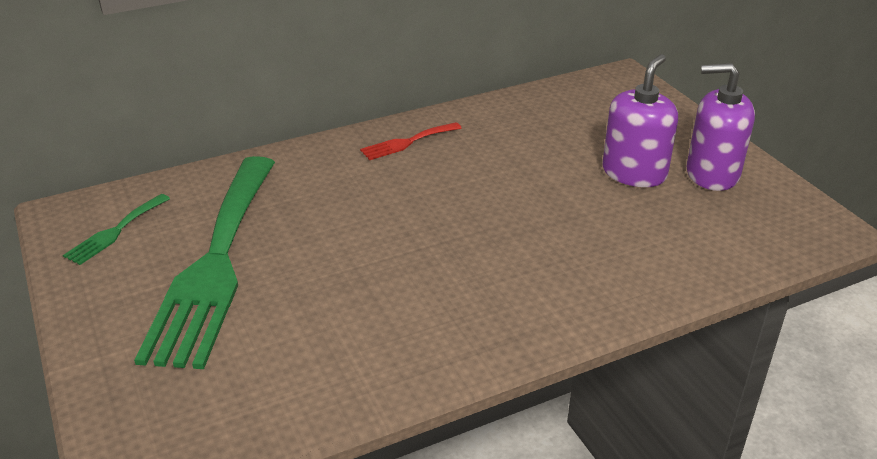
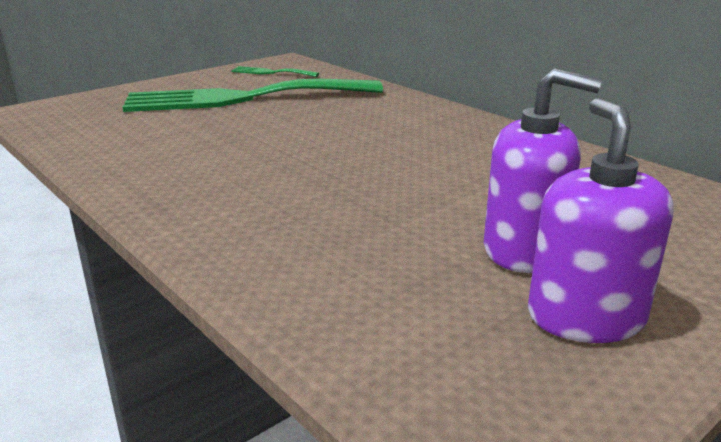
camera: 75 degrees right, 10 degrees down
(407, 142) = (468, 130): red fork -> none

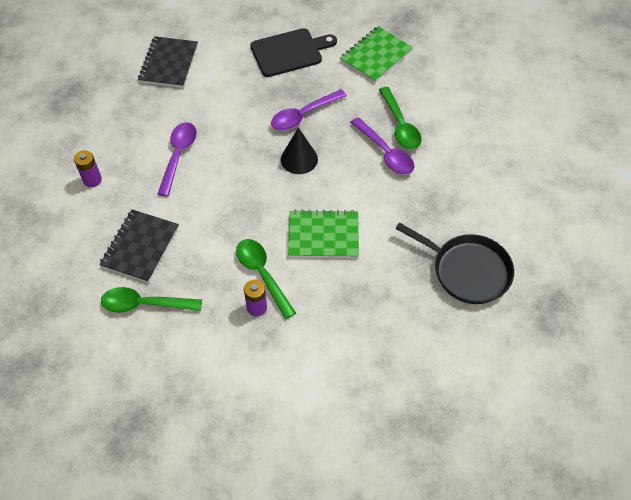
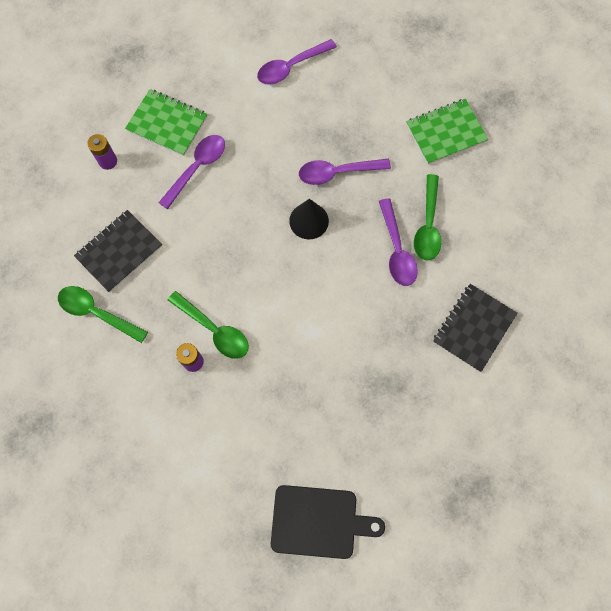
camera: 25 degrees right, 15 degrees up
(169, 63) = (235, 59): black notebook -> black notebook (474, 328)
(220, 53) = (291, 67): none -> purple spoon
(262, 274) = (214, 330): green spoon -> green spoon turned 135 degrees clockwise
(289, 52) = (360, 93): black cutting board -> black cutting board (319, 521)
(323, 236) = (290, 315): green notebook -> green notebook (167, 124)
(467, 270) = (408, 414): black pan -> none

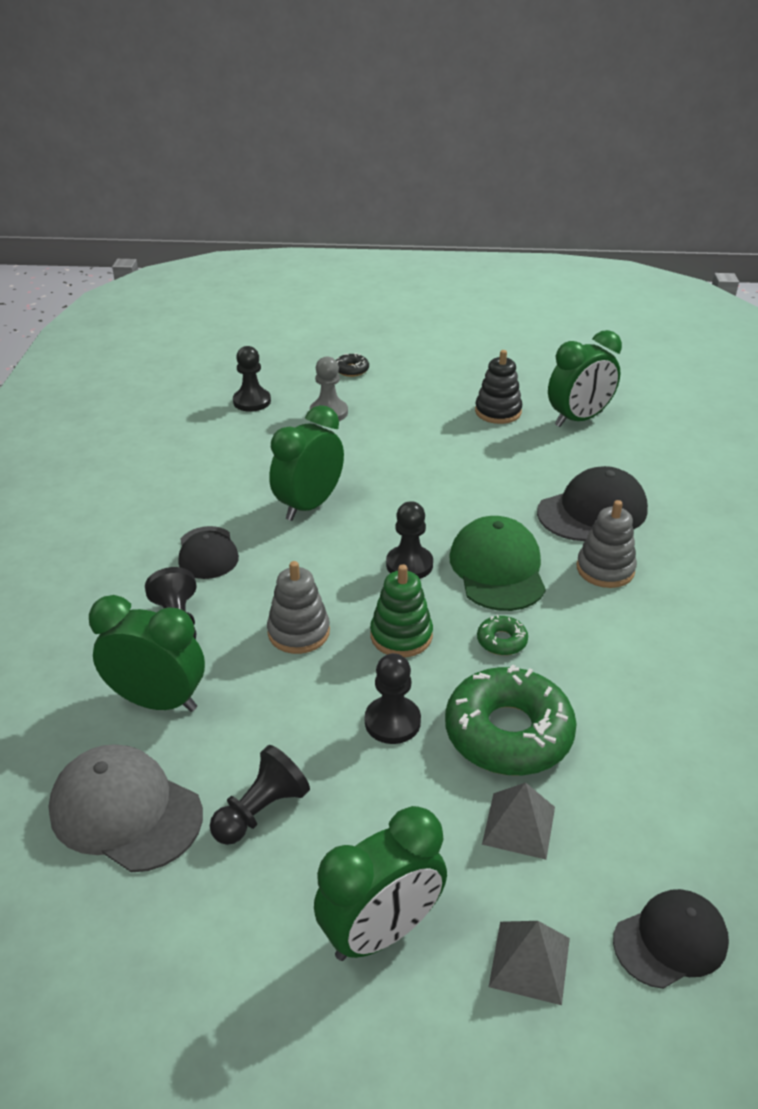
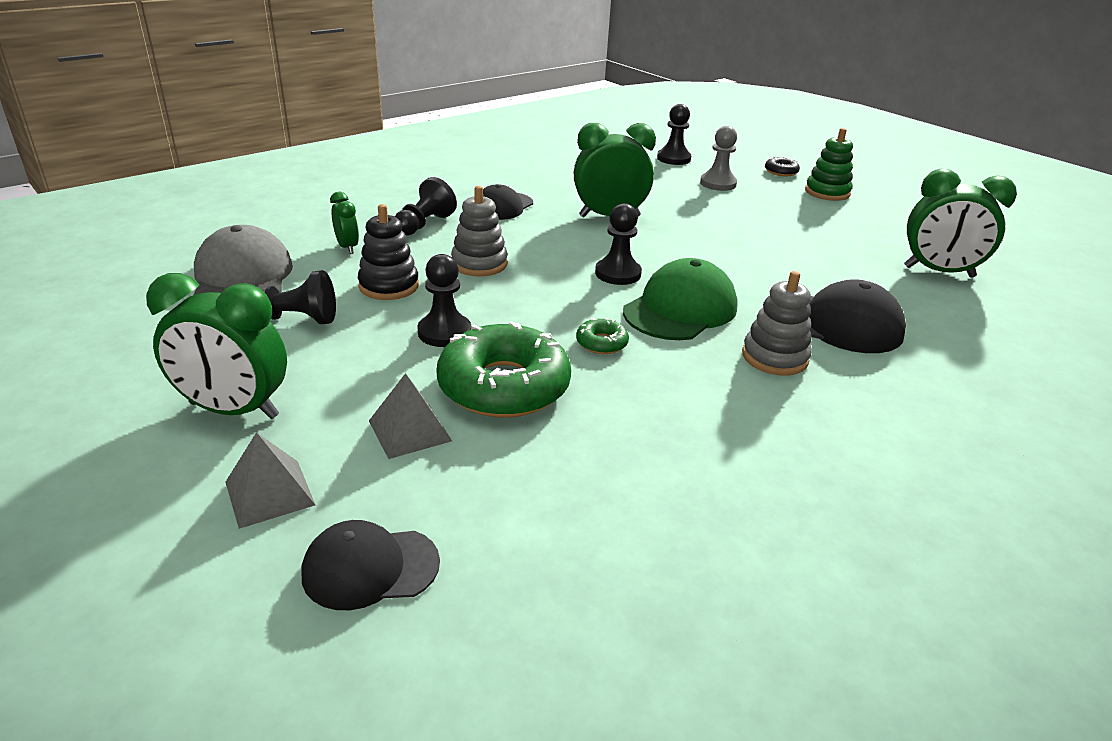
camera: 45 degrees right, 5 degrees down
(158, 701) = (347, 247): green clock -> green clock, size x0.51
(401, 636) = (537, 300): green stacking toy -> green stacking toy (827, 192)
(498, 412) = (864, 237): black stacking toy -> black stacking toy (389, 286)
(670, 940) = (370, 568): black cap -> black cap turned 150 degrees clockwise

**********

Reproduce exactly the lines above that run from the one with "(407, 142) = (468, 130): red fork -> none" to the one with "(262, 274) = (214, 330): green", both included, leaving pictures out.

(Result for this task)
(407, 142) = (468, 130): red fork -> none

camera: 25 degrees right, 15 degrees up
(169, 63) = (235, 59): black notebook -> black notebook (474, 328)
(220, 53) = (291, 67): none -> purple spoon
(262, 274) = (214, 330): green spoon -> green spoon turned 135 degrees clockwise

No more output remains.